• Work instruction
Go through the data and retrieve each line that includes the string "NAND".

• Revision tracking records
--- START ---
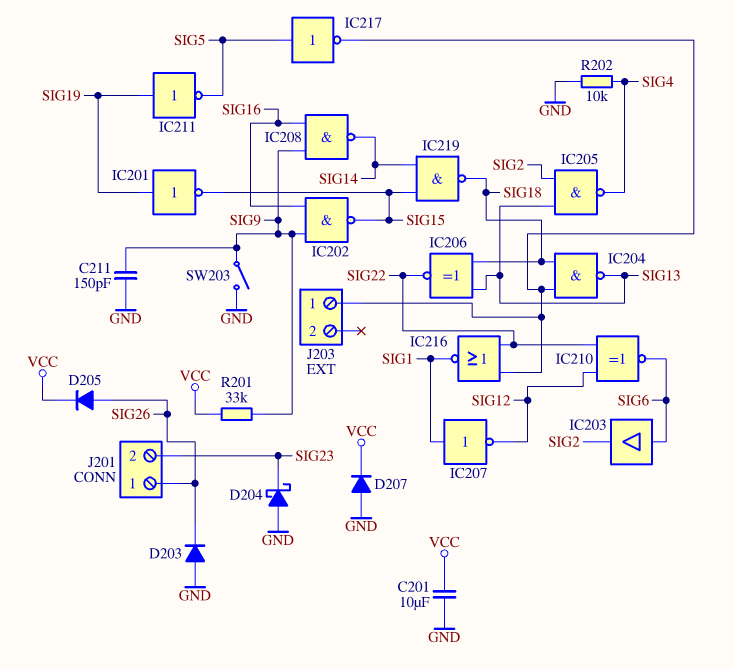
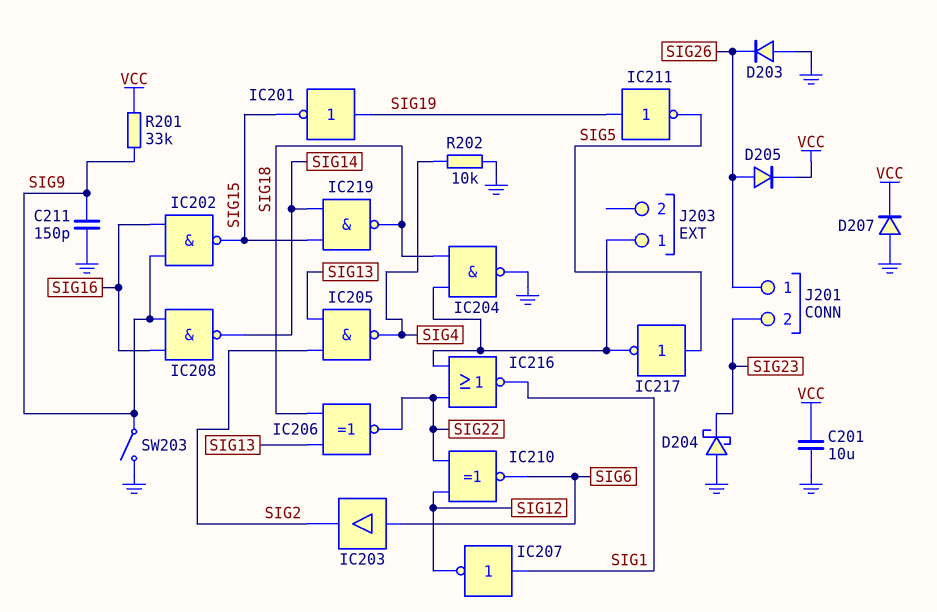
IC204: NAND (in J203/1, in SIG18, out SIG13) -> NAND (in J203/1, in SIG18, out GND)

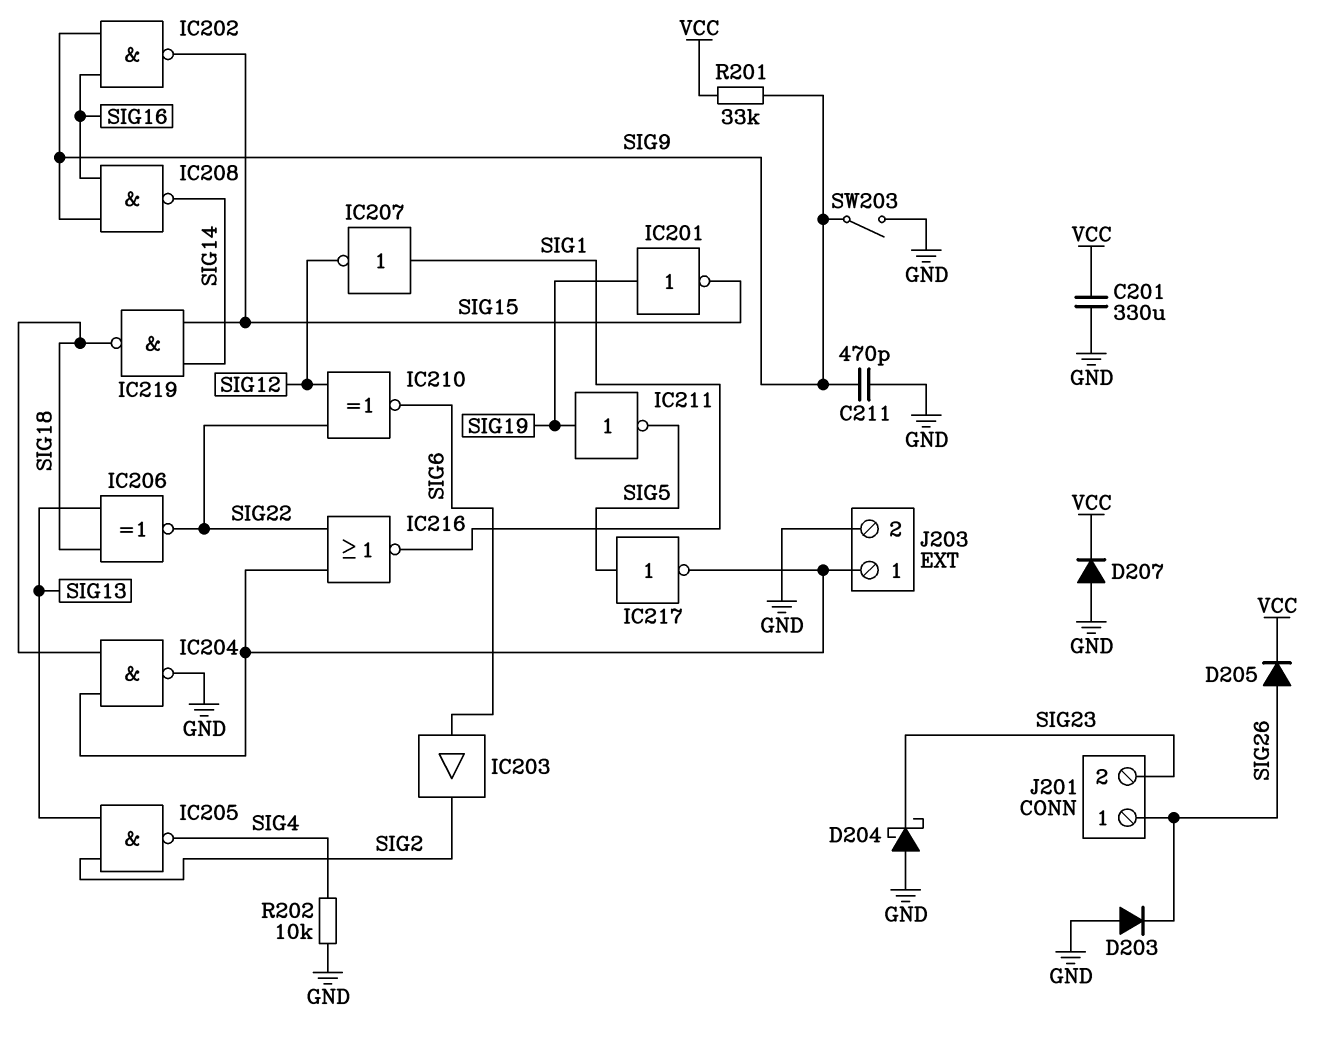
C201: 10uF (GND, VCC) -> 330uF (GND, VCC)
C211: 150pF (GND, SIG9) -> 470pF (GND, SIG9)
J203 pin 2: none -> GND

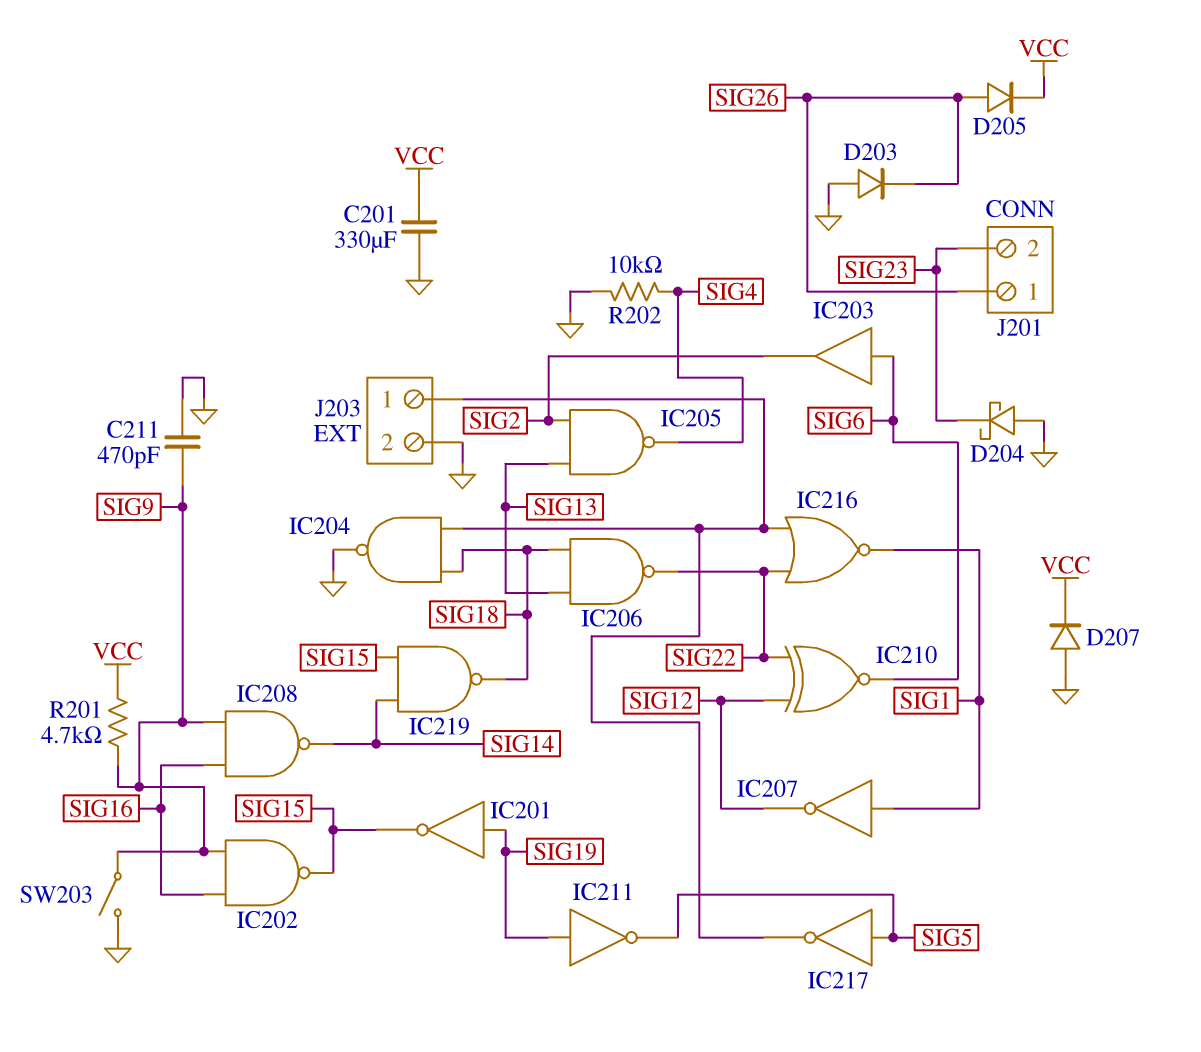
IC206: XNOR (in SIG13, in SIG18, out SIG22) -> NAND (in SIG13, in SIG18, out SIG22)
R201: 33k (SIG9, VCC) -> 4.7k (SIG9, VCC)

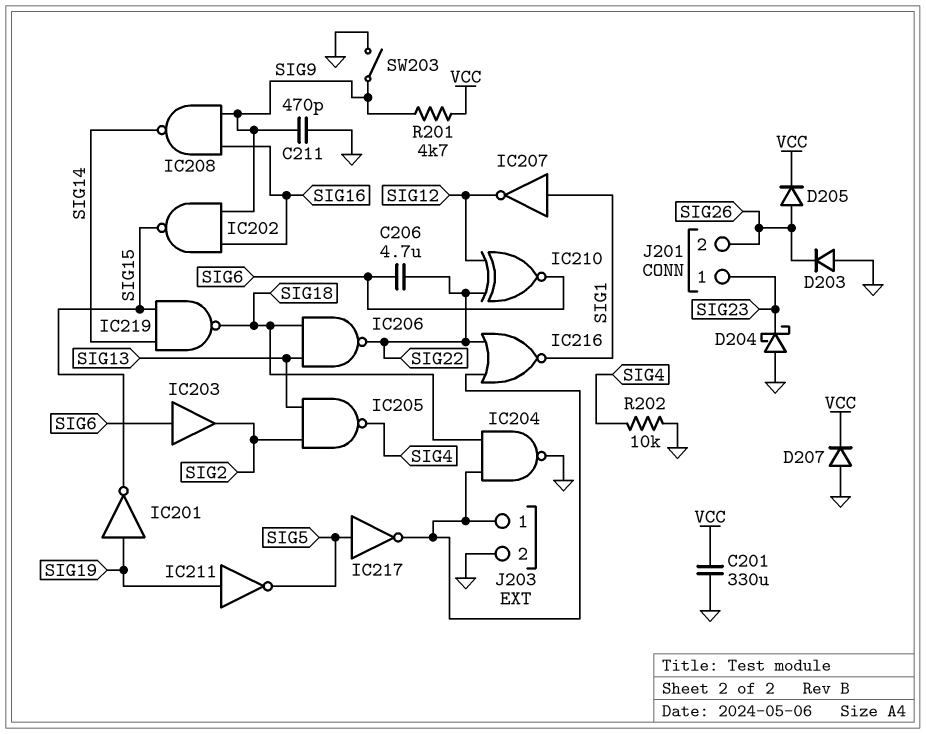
C206: none -> 4.7uF (SIG6, SIG22)
J201 pin 1: SIG26 -> SIG23
J201 pin 2: SIG23 -> SIG26

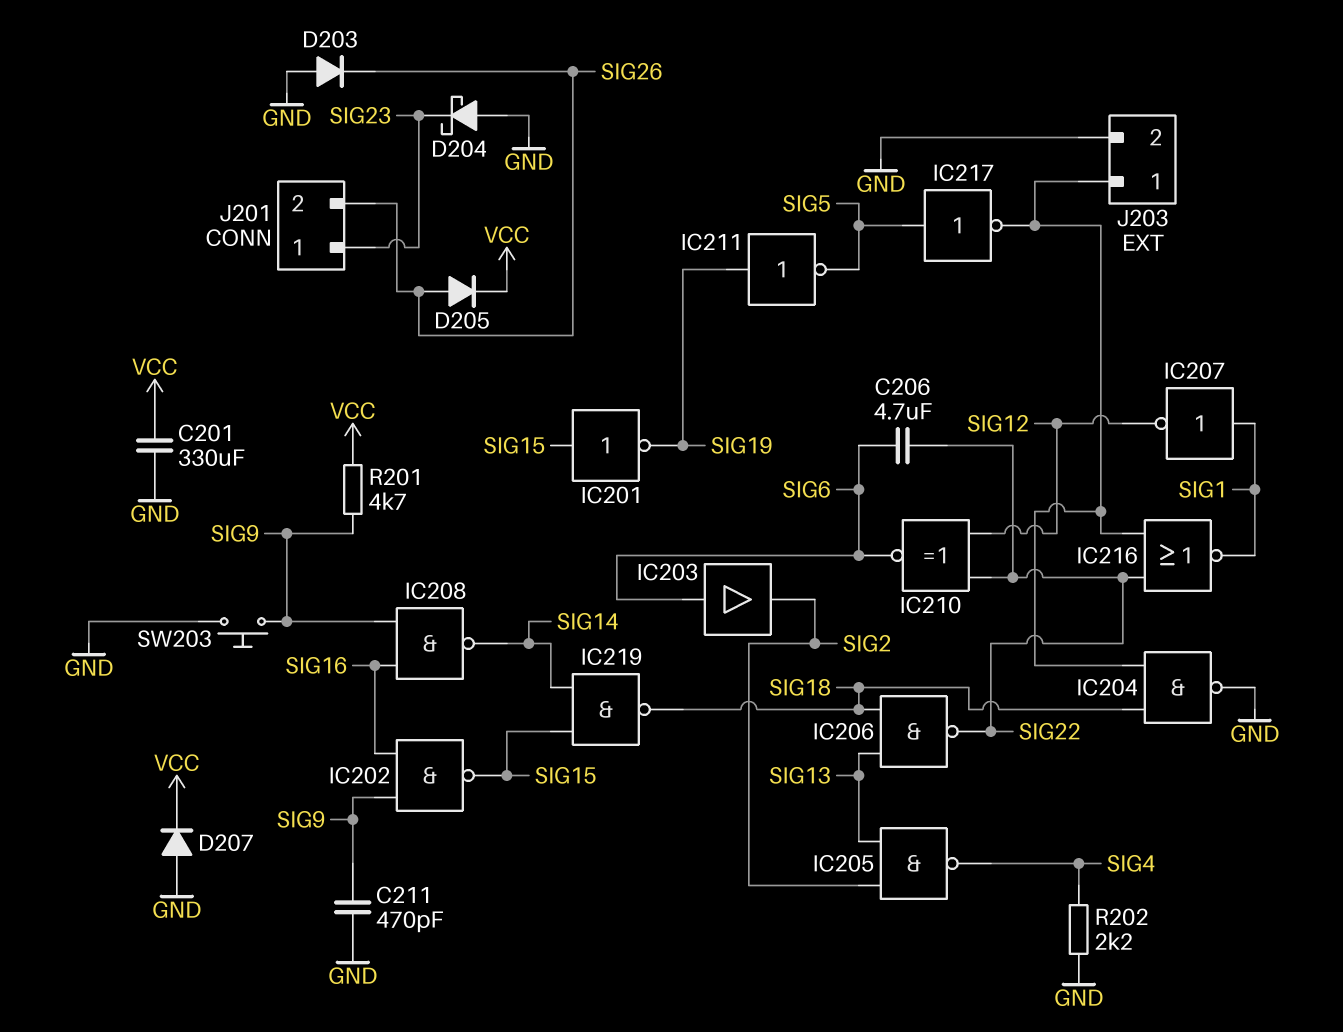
IC201: NOT (in SIG19, out SIG15) -> NOT (in SIG15, out SIG19)
R202: 10k (GND, SIG4) -> 2.2k (GND, SIG4)
SW203: switch (GND, SIG9) -> button (GND, SIG9)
--- END ---
• Output of the task
IC204: NAND (in J203/1, in SIG18, out SIG13) -> NAND (in J203/1, in SIG18, out GND)
IC206: XNOR (in SIG13, in SIG18, out SIG22) -> NAND (in SIG13, in SIG18, out SIG22)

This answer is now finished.